[Items from a data source]
::::::
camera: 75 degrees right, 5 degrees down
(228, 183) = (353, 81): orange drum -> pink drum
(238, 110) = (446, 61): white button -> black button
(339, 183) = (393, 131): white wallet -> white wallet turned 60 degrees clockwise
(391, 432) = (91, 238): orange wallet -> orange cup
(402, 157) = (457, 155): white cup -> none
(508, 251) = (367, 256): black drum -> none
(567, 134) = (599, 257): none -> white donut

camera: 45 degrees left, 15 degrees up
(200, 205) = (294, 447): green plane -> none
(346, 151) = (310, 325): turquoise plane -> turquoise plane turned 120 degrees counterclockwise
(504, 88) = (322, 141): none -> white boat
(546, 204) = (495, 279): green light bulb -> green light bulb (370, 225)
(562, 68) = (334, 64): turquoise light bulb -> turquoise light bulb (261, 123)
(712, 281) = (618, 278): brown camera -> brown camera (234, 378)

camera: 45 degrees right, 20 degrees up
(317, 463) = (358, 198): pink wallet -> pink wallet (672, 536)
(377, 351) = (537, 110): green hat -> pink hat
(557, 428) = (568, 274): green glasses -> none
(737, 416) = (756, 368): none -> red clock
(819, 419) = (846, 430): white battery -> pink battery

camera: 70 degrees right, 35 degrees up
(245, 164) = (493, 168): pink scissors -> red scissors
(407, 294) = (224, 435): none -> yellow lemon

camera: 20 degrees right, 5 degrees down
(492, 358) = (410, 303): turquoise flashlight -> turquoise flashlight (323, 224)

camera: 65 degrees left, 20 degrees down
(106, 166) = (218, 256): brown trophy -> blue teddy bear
::::::
Task goal: The lines above starting at the one that contains "(562, 68) = (334, 64): turquoise" and ending at the one that contains "(377, 351) = (537, 110): green" must be transcribed exactly, and no other lines may appear.

Answer below:
(562, 68) = (334, 64): turquoise light bulb -> turquoise light bulb (261, 123)
(712, 281) = (618, 278): brown camera -> brown camera (234, 378)

camera: 45 degrees right, 20 degrees up
(317, 463) = (358, 198): pink wallet -> pink wallet (672, 536)
(377, 351) = (537, 110): green hat -> pink hat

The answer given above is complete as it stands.